Short exercise: Copy each of the rows below without changing a single character.

Record excerpts:

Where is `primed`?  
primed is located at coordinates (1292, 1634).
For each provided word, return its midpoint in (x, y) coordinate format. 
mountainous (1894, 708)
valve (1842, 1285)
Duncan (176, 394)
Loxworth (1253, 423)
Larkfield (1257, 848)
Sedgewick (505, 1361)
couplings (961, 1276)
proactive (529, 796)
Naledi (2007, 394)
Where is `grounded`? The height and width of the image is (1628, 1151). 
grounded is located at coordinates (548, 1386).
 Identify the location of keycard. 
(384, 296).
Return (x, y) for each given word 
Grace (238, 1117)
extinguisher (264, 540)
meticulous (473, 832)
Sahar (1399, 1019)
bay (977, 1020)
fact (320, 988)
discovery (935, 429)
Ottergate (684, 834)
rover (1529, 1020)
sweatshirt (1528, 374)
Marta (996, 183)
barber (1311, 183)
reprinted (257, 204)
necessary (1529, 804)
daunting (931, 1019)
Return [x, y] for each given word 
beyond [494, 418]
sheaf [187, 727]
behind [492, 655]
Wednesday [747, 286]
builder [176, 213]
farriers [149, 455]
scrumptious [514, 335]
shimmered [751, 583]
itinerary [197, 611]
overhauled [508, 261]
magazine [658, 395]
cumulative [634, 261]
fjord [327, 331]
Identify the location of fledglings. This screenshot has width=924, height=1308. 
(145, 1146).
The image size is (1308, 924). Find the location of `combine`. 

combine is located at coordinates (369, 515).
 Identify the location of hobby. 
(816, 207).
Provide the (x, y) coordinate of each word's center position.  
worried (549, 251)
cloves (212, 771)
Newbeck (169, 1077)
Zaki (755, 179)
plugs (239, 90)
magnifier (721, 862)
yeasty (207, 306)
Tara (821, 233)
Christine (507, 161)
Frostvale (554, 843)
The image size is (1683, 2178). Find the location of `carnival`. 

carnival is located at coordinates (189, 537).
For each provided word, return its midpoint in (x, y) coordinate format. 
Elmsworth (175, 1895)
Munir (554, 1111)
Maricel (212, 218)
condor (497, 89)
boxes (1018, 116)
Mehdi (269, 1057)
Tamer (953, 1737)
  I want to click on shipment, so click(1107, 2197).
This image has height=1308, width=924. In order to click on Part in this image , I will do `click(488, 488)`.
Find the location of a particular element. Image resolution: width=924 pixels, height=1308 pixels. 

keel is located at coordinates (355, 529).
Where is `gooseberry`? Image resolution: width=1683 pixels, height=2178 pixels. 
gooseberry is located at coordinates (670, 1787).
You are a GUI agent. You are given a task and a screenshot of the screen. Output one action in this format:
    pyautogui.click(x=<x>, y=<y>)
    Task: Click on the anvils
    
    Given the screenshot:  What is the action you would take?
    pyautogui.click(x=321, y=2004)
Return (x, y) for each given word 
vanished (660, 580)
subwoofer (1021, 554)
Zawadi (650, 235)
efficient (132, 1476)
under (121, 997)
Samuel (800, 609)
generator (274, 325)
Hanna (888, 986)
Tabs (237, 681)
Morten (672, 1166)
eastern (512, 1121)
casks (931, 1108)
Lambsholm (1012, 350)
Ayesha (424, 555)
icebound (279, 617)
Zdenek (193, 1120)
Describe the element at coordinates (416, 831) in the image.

Solution to the exercise:
Where is `primed`?  
primed is located at coordinates (1292, 1634).
For each provided word, return its midpoint in (x, y) coordinate format. 
mountainous (1894, 708)
valve (1842, 1285)
Duncan (176, 394)
Loxworth (1253, 423)
Larkfield (1257, 848)
Sedgewick (505, 1361)
couplings (961, 1276)
proactive (529, 796)
Naledi (2007, 394)
Where is `grounded`? The height and width of the image is (1628, 1151). 
grounded is located at coordinates (548, 1386).
 Identify the location of keycard. 
(384, 296).
Return (x, y) for each given word 
Grace (238, 1117)
extinguisher (264, 540)
meticulous (473, 832)
Sahar (1399, 1019)
bay (977, 1020)
fact (320, 988)
discovery (935, 429)
Ottergate (684, 834)
rover (1529, 1020)
sweatshirt (1528, 374)
Marta (996, 183)
barber (1311, 183)
reprinted (257, 204)
necessary (1529, 804)
daunting (931, 1019)
Return [x, y] for each given word 
beyond [494, 418]
sheaf [187, 727]
behind [492, 655]
Wednesday [747, 286]
builder [176, 213]
farriers [149, 455]
scrumptious [514, 335]
shimmered [751, 583]
itinerary [197, 611]
overhauled [508, 261]
magazine [658, 395]
cumulative [634, 261]
fjord [327, 331]
Identify the location of fledglings. This screenshot has width=924, height=1308. 
(145, 1146).
The image size is (1308, 924). Find the location of `combine`. 

combine is located at coordinates (369, 515).
 Identify the location of hobby. 
(816, 207).
Provide the (x, y) coordinate of each word's center position.  
worried (549, 251)
cloves (212, 771)
Newbeck (169, 1077)
Zaki (755, 179)
plugs (239, 90)
magnifier (721, 862)
yeasty (207, 306)
Tara (821, 233)
Christine (507, 161)
Frostvale (554, 843)
The image size is (1683, 2178). Find the location of `carnival`. 

carnival is located at coordinates (189, 537).
For each provided word, return its midpoint in (x, y) coordinate format. 
Elmsworth (175, 1895)
Munir (554, 1111)
Maricel (212, 218)
condor (497, 89)
boxes (1018, 116)
Mehdi (269, 1057)
Tamer (953, 1737)
  I want to click on shipment, so click(1107, 2197).
This image has height=1308, width=924. In order to click on Part in this image , I will do `click(488, 488)`.
Find the location of a particular element. Image resolution: width=924 pixels, height=1308 pixels. 

keel is located at coordinates (355, 529).
Where is `gooseberry`? Image resolution: width=1683 pixels, height=2178 pixels. 
gooseberry is located at coordinates (670, 1787).
You are a GUI agent. You are given a task and a screenshot of the screen. Output one action in this format:
    pyautogui.click(x=<x>, y=<y>)
    Task: Click on the anvils
    
    Given the screenshot:  What is the action you would take?
    pyautogui.click(x=321, y=2004)
Return (x, y) for each given word 
vanished (660, 580)
subwoofer (1021, 554)
Zawadi (650, 235)
efficient (132, 1476)
under (121, 997)
Samuel (800, 609)
generator (274, 325)
Hanna (888, 986)
Tabs (237, 681)
Morten (672, 1166)
eastern (512, 1121)
casks (931, 1108)
Lambsholm (1012, 350)
Ayesha (424, 555)
icebound (279, 617)
Zdenek (193, 1120)
Describe the element at coordinates (416, 831) in the image.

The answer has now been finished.